RAW DATA START
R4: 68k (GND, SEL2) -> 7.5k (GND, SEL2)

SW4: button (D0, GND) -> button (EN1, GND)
RAW DATA END
RAW DATA START
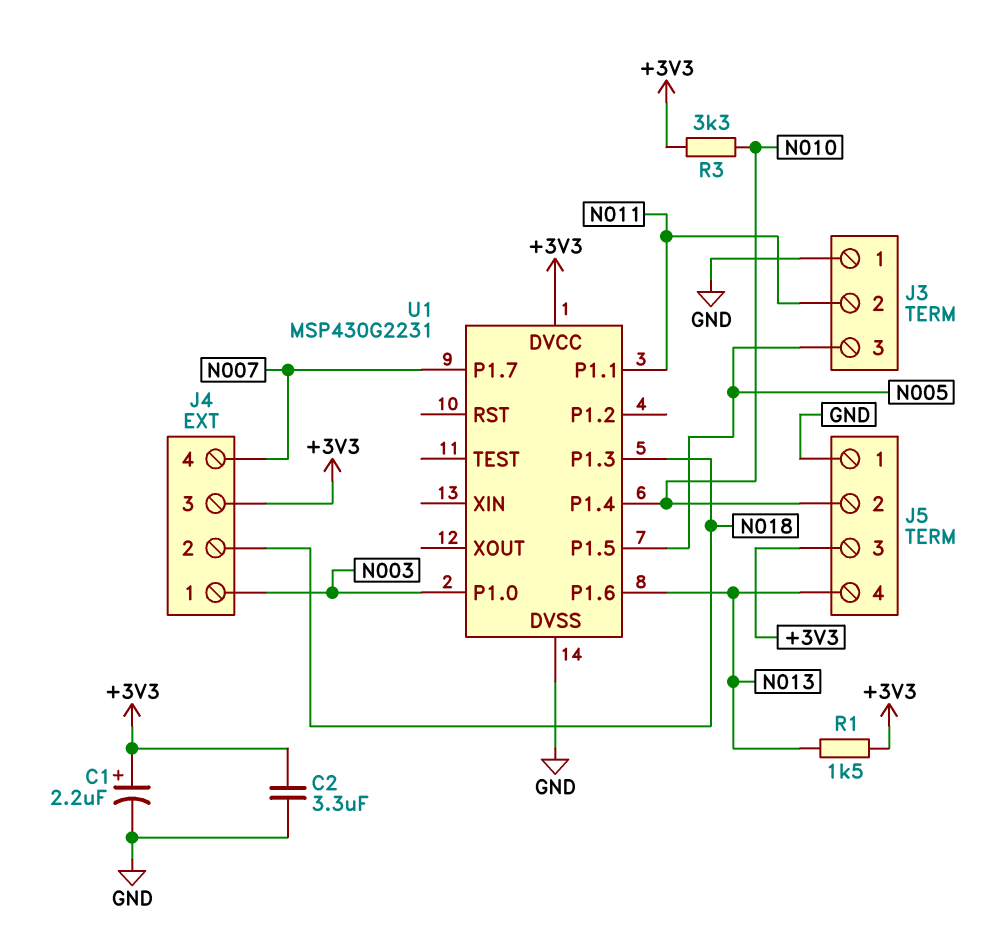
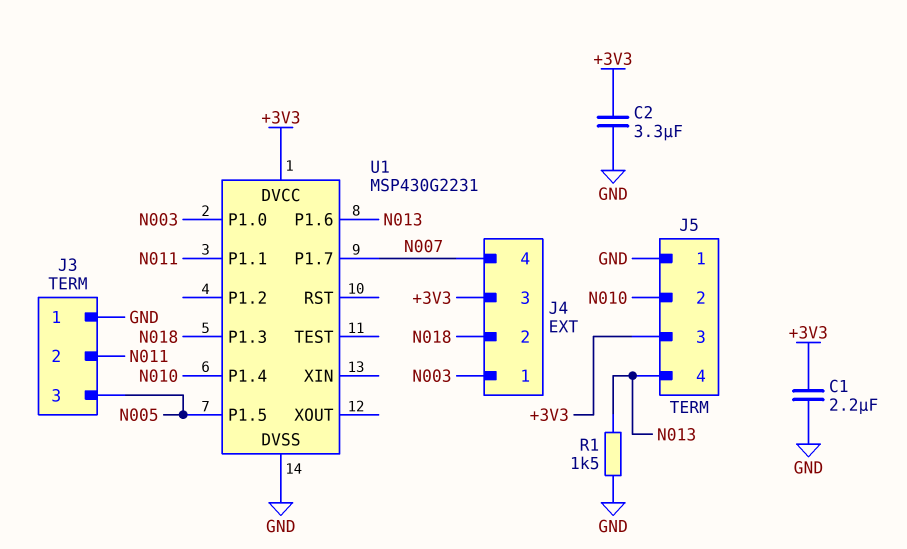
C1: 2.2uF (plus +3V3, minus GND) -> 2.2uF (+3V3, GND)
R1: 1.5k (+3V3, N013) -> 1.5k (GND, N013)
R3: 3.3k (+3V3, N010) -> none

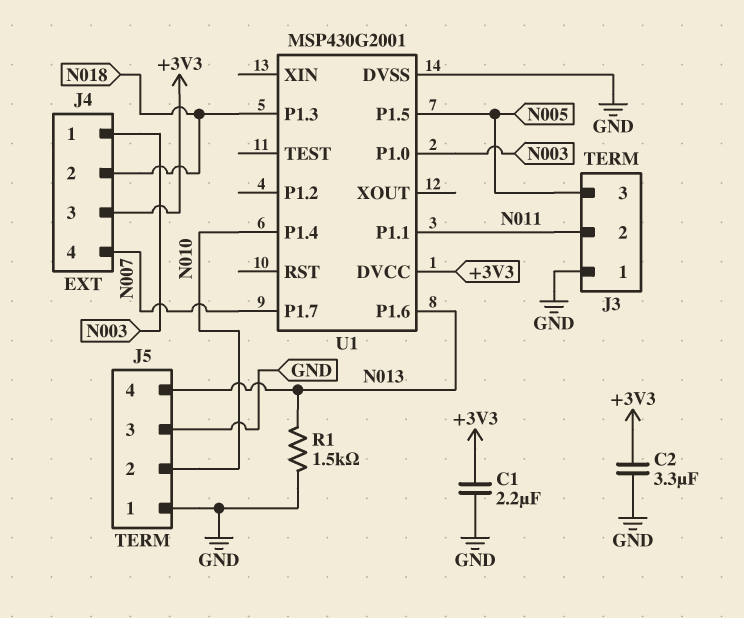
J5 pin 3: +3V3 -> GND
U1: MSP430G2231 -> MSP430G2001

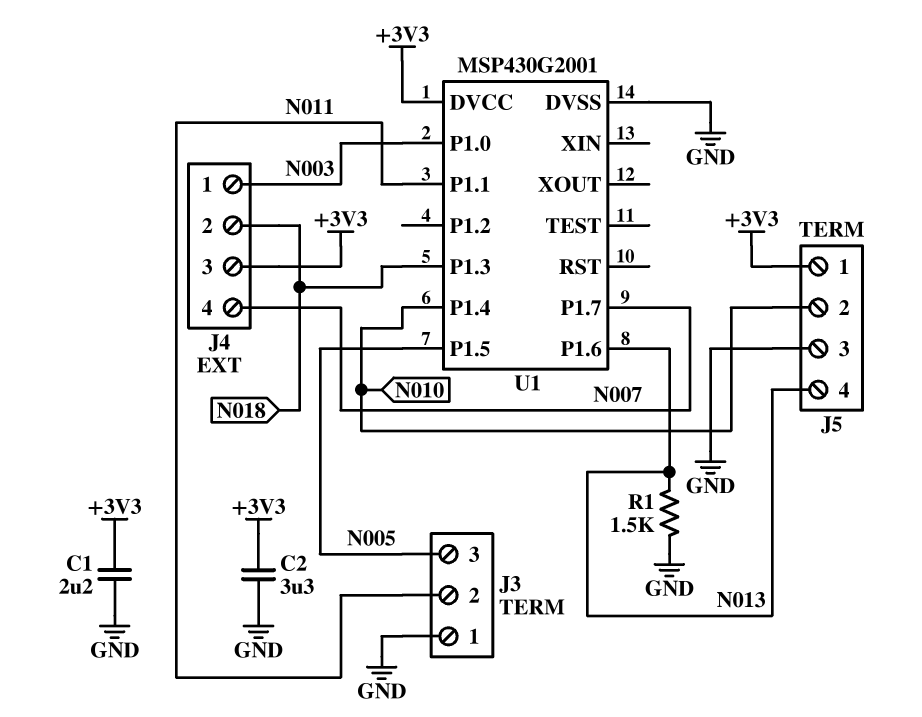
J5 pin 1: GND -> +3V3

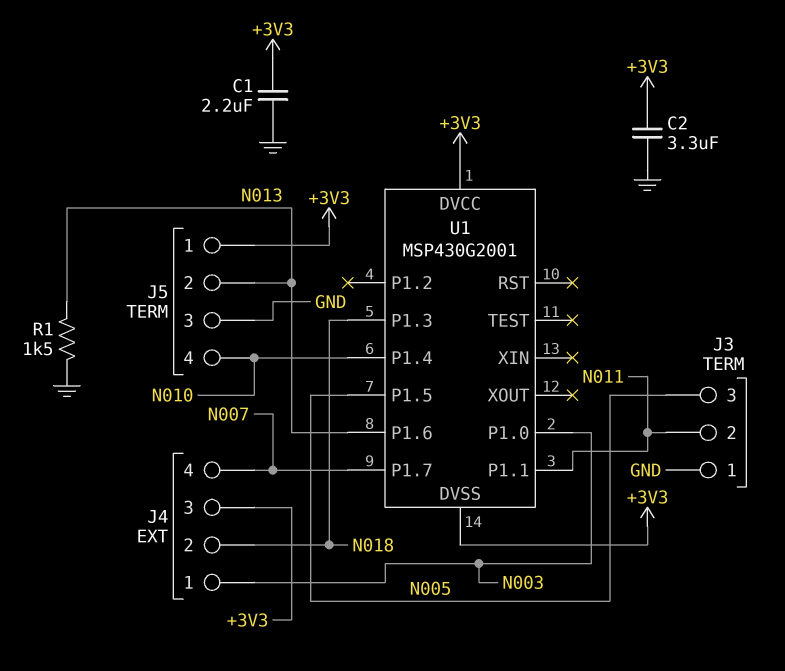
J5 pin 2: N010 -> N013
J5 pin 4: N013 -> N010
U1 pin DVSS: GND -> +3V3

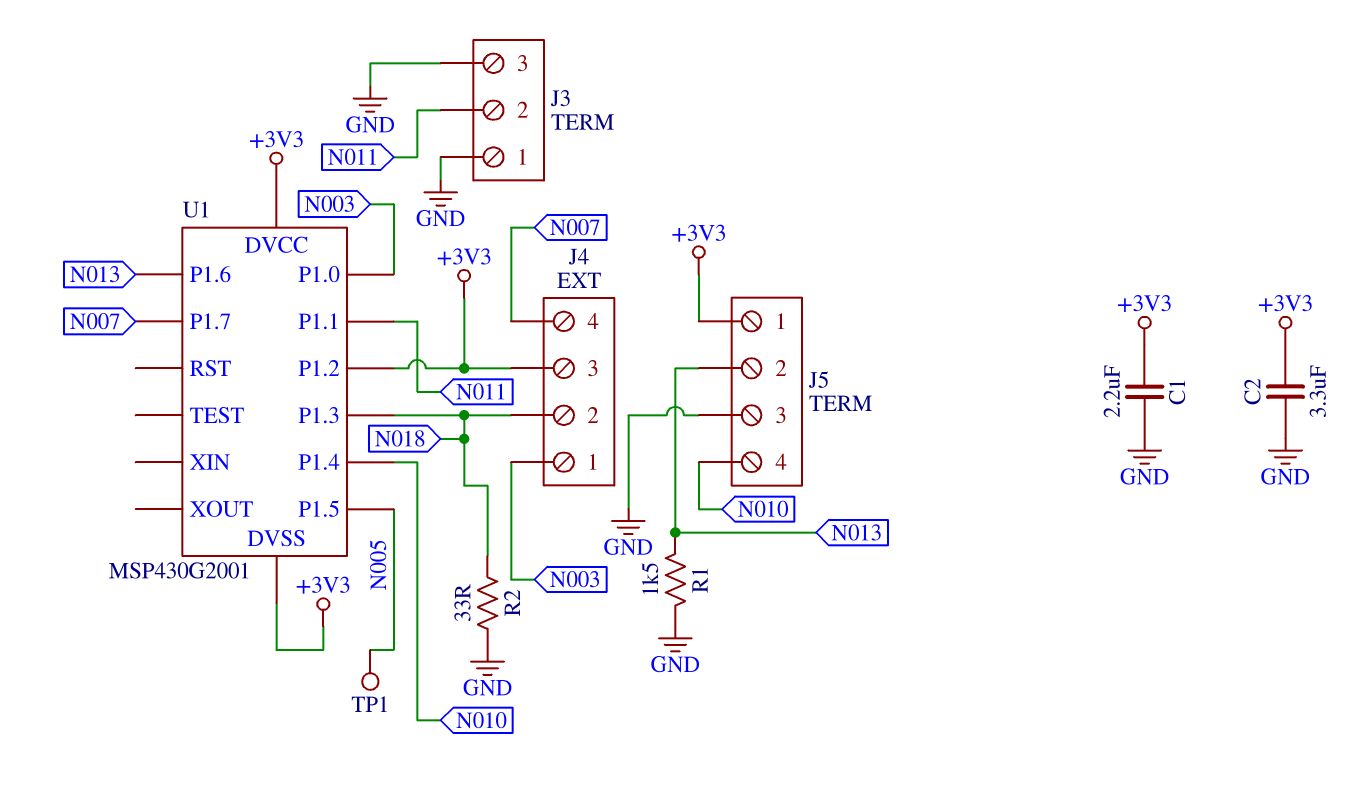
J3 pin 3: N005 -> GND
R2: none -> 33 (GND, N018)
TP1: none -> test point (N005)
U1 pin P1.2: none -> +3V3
RAW DATA END
RAW DATA START
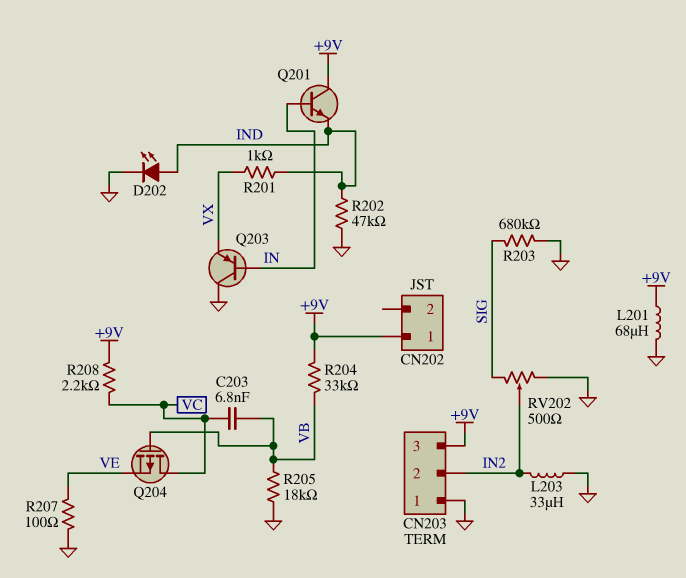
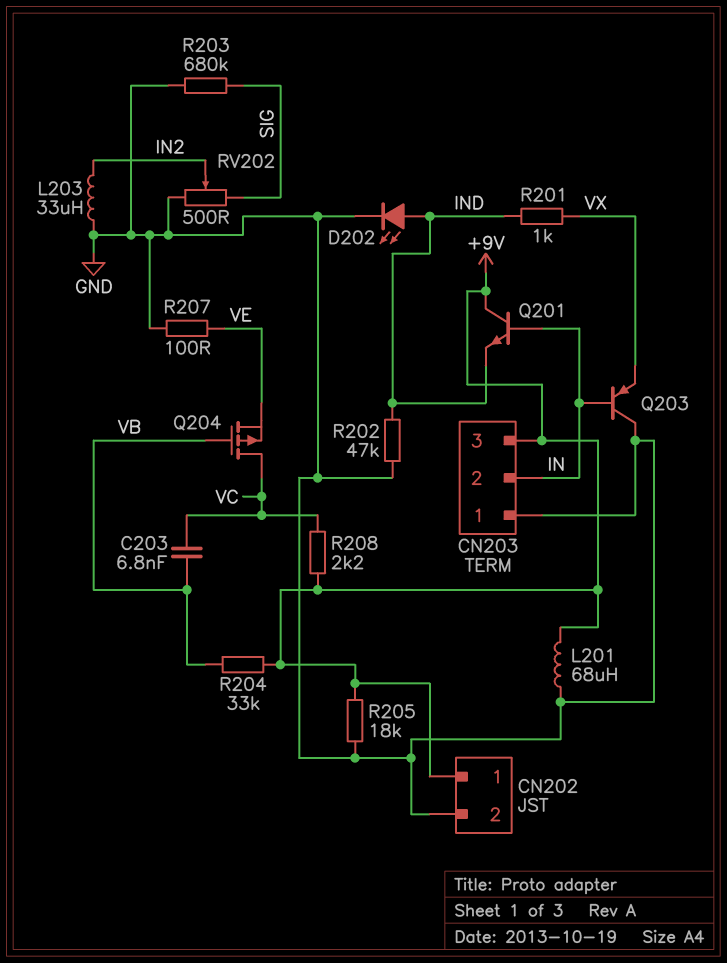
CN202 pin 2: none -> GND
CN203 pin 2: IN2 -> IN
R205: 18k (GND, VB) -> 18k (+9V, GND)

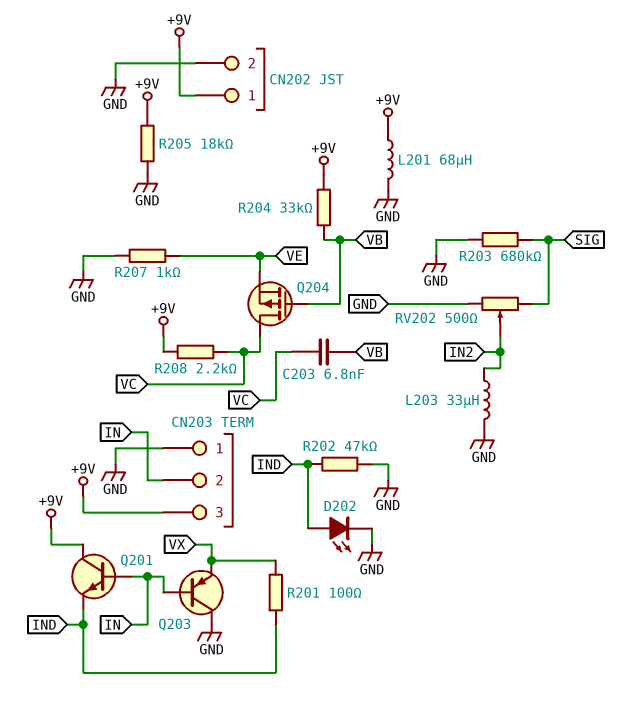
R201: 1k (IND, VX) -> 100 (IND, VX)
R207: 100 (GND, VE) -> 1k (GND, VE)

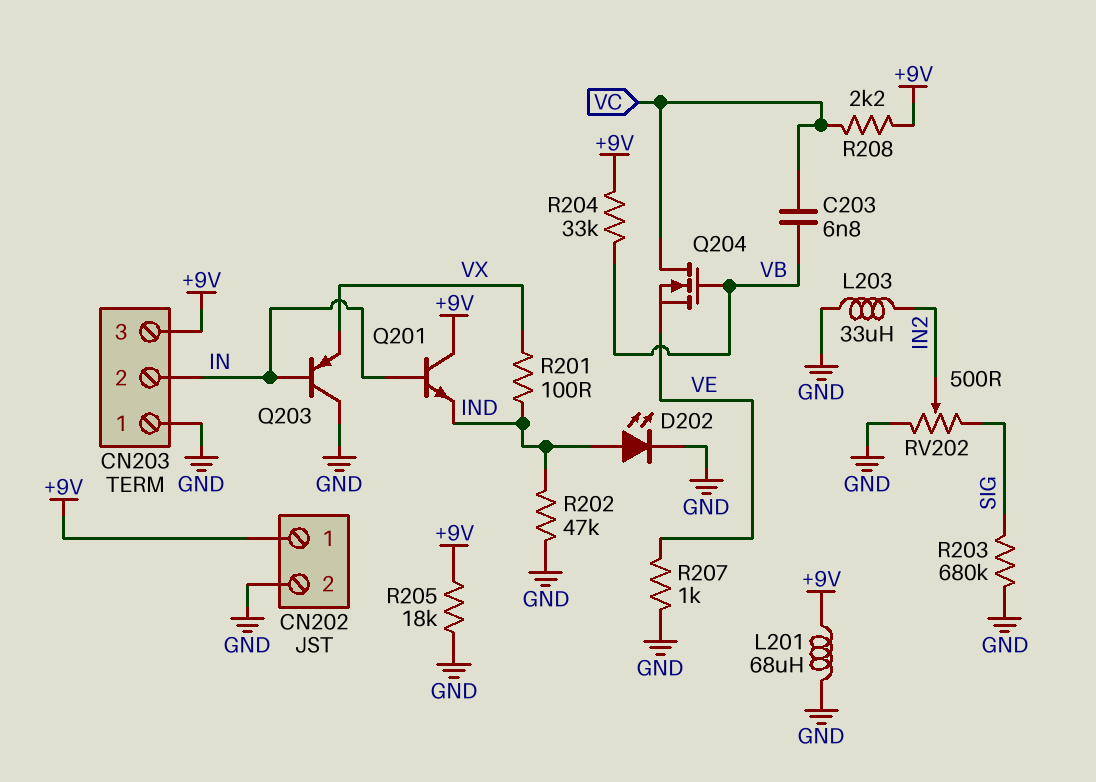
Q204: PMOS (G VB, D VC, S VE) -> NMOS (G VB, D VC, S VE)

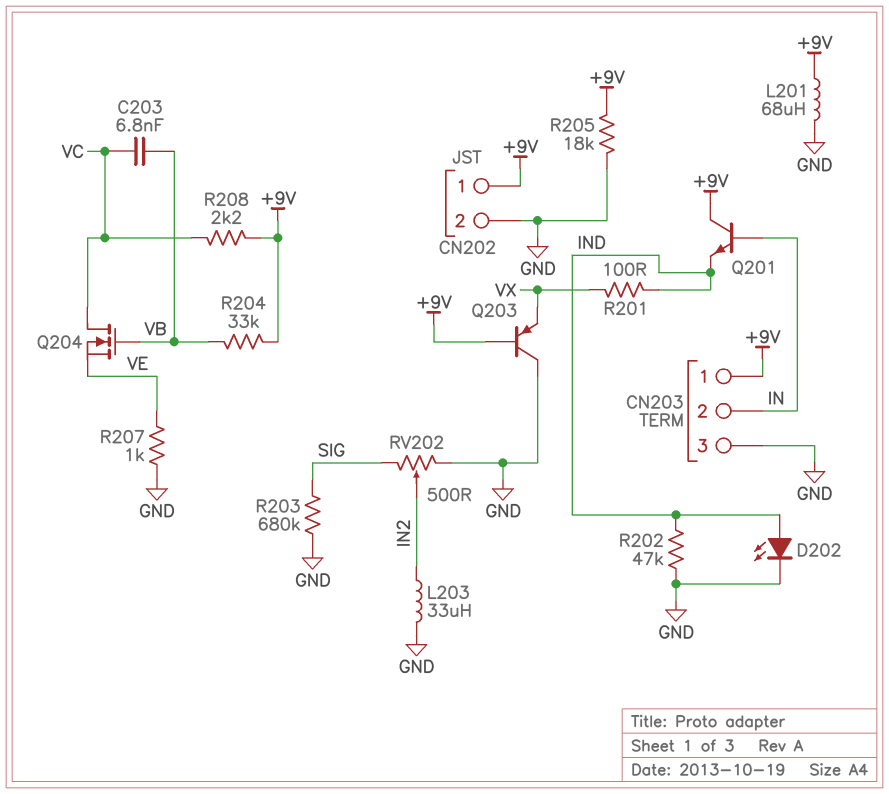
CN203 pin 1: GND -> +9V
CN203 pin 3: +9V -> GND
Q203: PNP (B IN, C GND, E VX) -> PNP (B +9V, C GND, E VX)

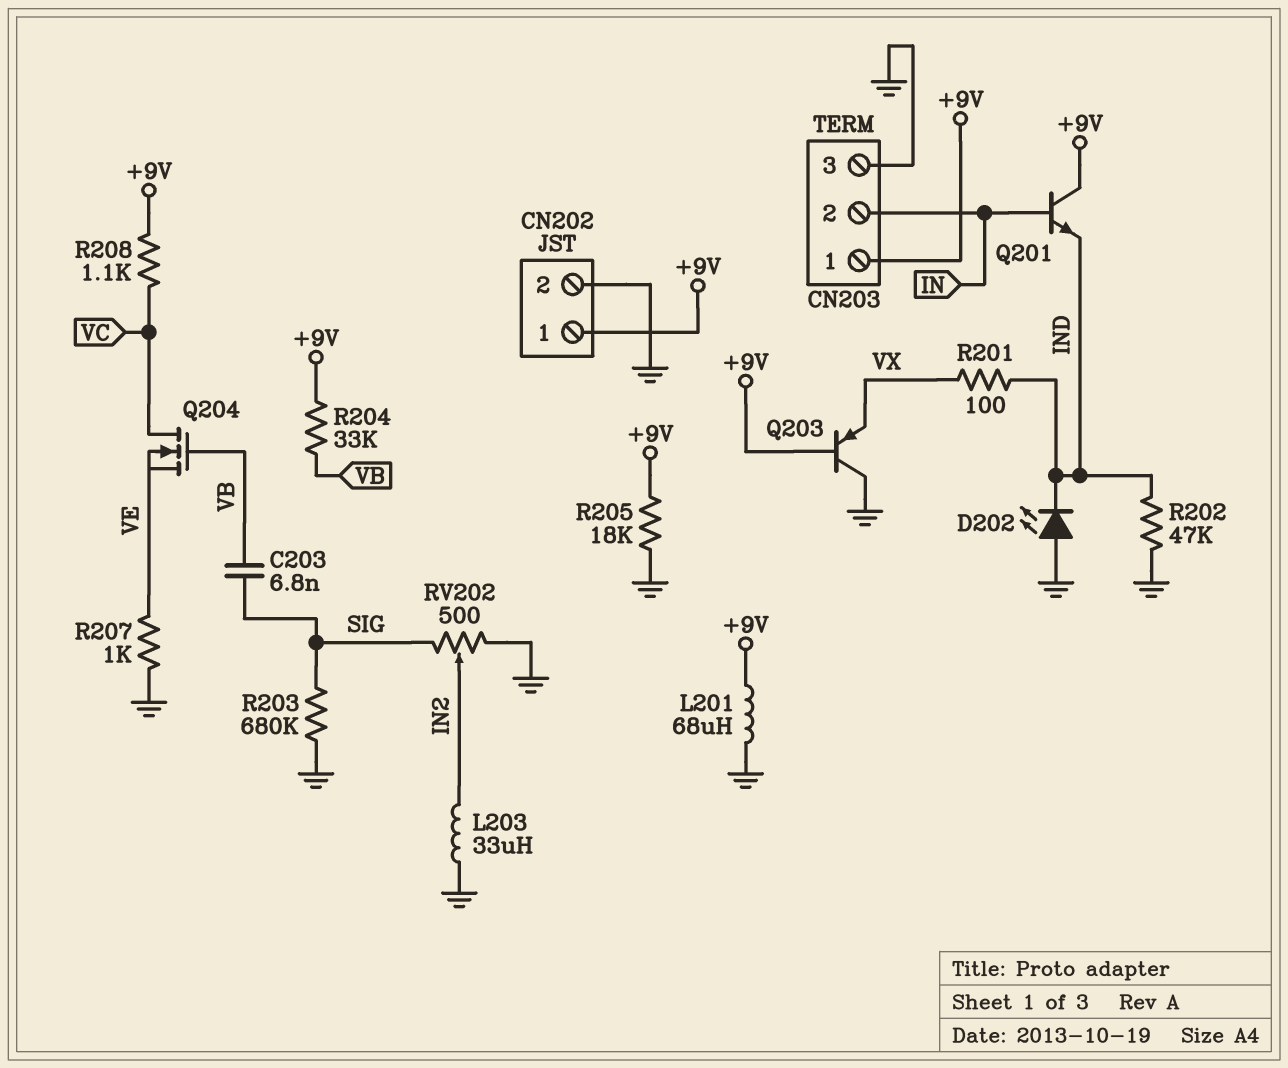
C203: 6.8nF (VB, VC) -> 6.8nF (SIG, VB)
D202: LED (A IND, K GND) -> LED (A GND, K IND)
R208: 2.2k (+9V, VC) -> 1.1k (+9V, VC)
RAW DATA END
_WHAT YOU HAVE TO DO_
Check each line of the records above for the string "none", and report every line that has it.

_YOUR RESPONSE_
R3: 3.3k (+3V3, N010) -> none
R2: none -> 33 (GND, N018)
TP1: none -> test point (N005)
U1 pin P1.2: none -> +3V3
CN202 pin 2: none -> GND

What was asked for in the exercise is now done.